**EXERCISE:** Every line of the data below is to be duplicated exactly, pictures excepted.

**EXTRACTED DATA:**
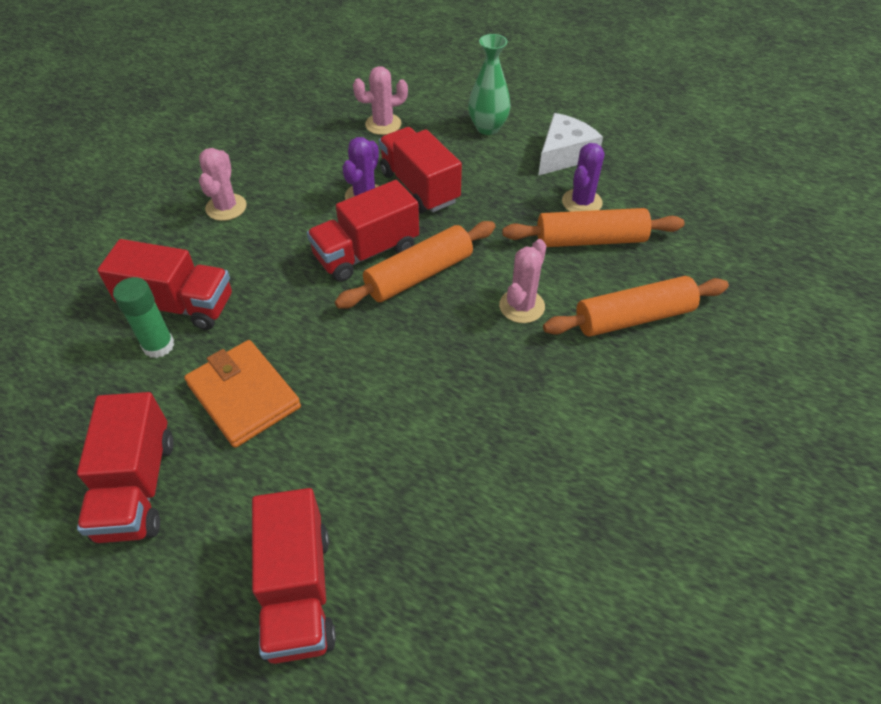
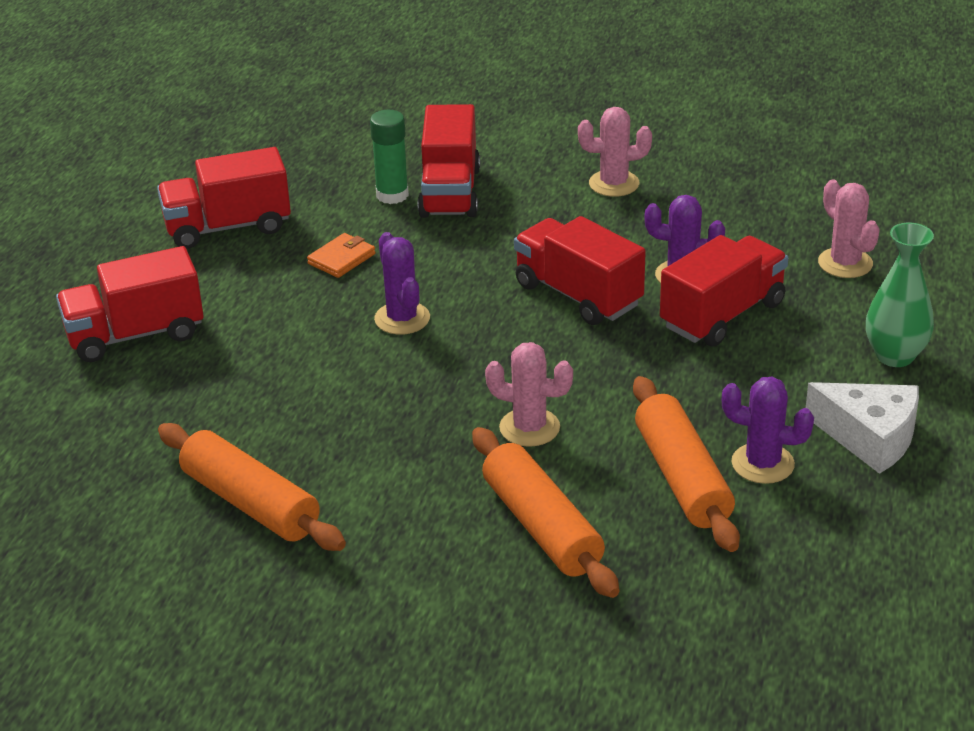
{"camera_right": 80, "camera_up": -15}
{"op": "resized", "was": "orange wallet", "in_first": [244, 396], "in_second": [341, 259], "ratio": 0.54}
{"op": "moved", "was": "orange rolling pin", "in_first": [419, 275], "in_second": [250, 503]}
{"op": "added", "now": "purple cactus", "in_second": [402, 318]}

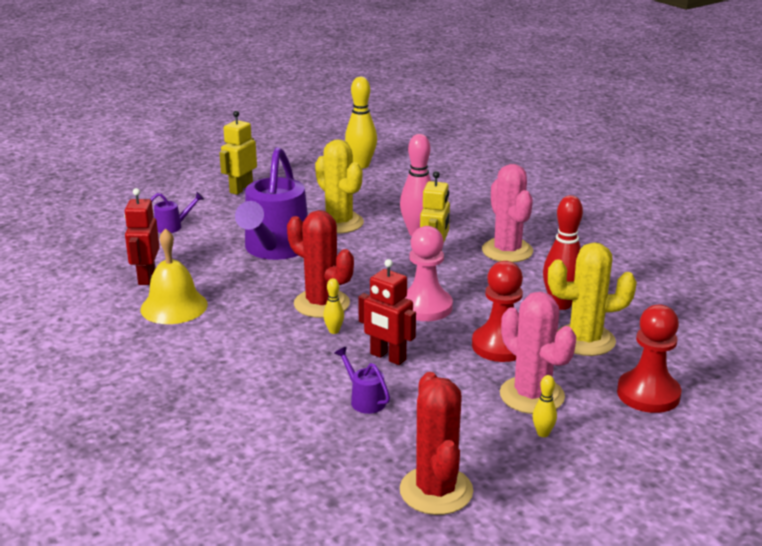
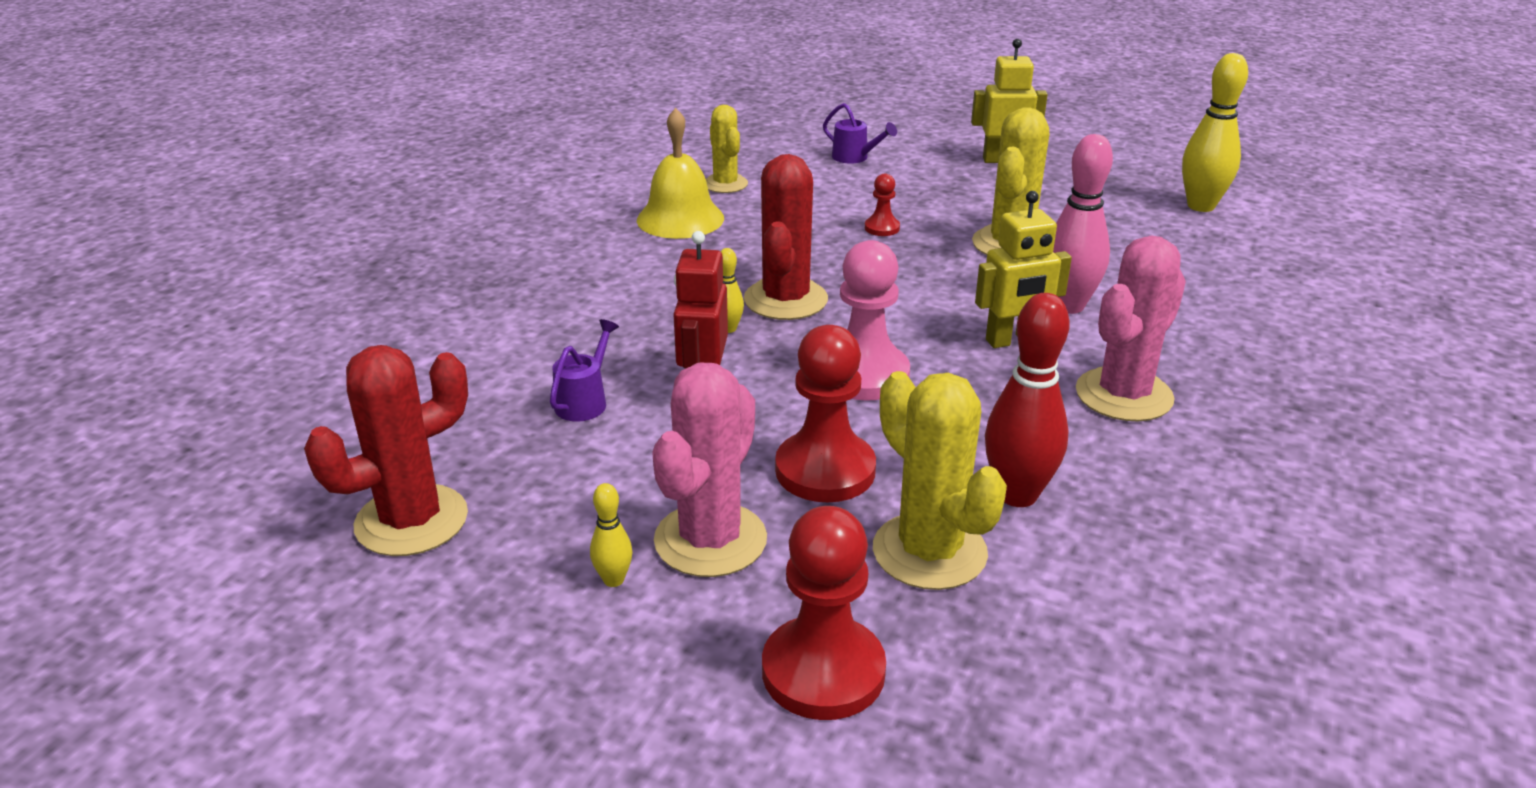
{"camera_right": 60, "camera_up": 5}
{"op": "replaced", "was": "red robot", "now": "yellow cactus", "in_first": [146, 277], "in_second": [725, 184]}
{"op": "replaced", "was": "purple watering can", "now": "red pawn", "in_first": [274, 249], "in_second": [882, 228]}

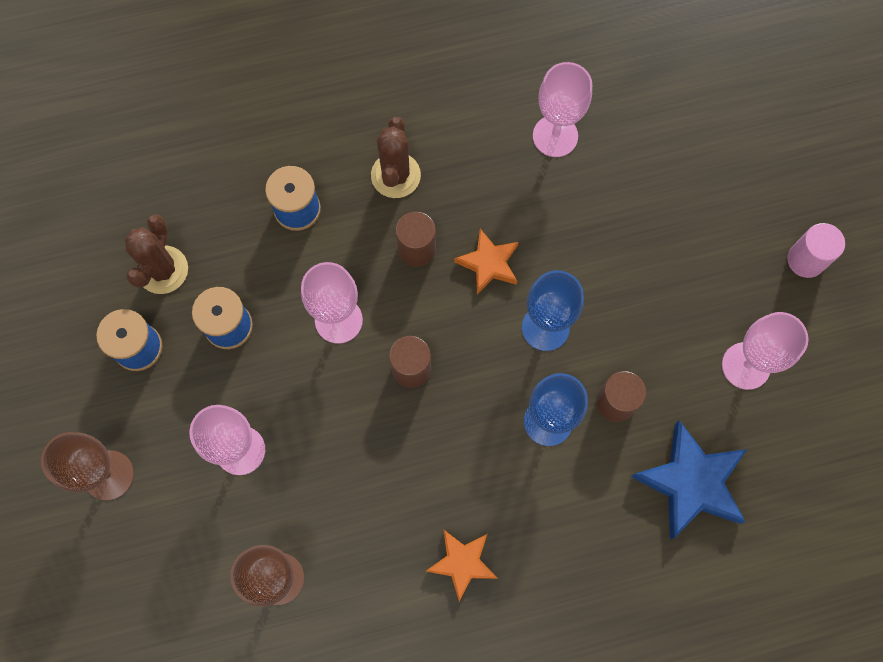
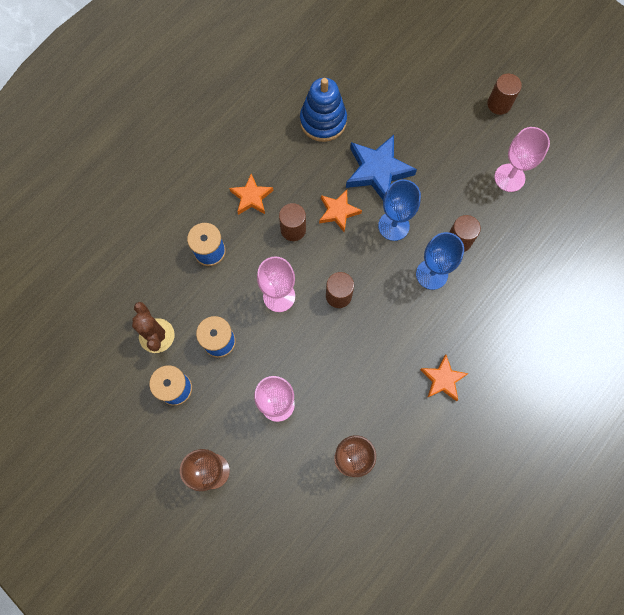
{"camera_right": -35, "camera_up": 0}
{"op": "replaced", "was": "brown cactus", "now": "orange star", "in_first": [395, 175], "in_second": [251, 197]}
{"op": "replaced", "was": "pink goblet", "now": "blue stacking toy", "in_first": [555, 136], "in_second": [323, 121]}
{"op": "moved", "was": "blue star", "in_first": [691, 482], "in_second": [377, 171]}
{"op": "recoloured", "was": "pink cylinder", "now": "brown cylinder", "in_first": [806, 260], "in_second": [499, 104]}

**SOLUTION:**
{"camera_right": 80, "camera_up": -15}
{"op": "resized", "was": "orange wallet", "in_first": [244, 396], "in_second": [341, 259], "ratio": 0.54}
{"op": "moved", "was": "orange rolling pin", "in_first": [419, 275], "in_second": [250, 503]}
{"op": "added", "now": "purple cactus", "in_second": [402, 318]}

{"camera_right": 60, "camera_up": 5}
{"op": "replaced", "was": "red robot", "now": "yellow cactus", "in_first": [146, 277], "in_second": [725, 184]}
{"op": "replaced", "was": "purple watering can", "now": "red pawn", "in_first": [274, 249], "in_second": [882, 228]}

{"camera_right": -35, "camera_up": 0}
{"op": "replaced", "was": "brown cactus", "now": "orange star", "in_first": [395, 175], "in_second": [251, 197]}
{"op": "replaced", "was": "pink goblet", "now": "blue stacking toy", "in_first": [555, 136], "in_second": [323, 121]}
{"op": "moved", "was": "blue star", "in_first": [691, 482], "in_second": [377, 171]}
{"op": "recoloured", "was": "pink cylinder", "now": "brown cylinder", "in_first": [806, 260], "in_second": [499, 104]}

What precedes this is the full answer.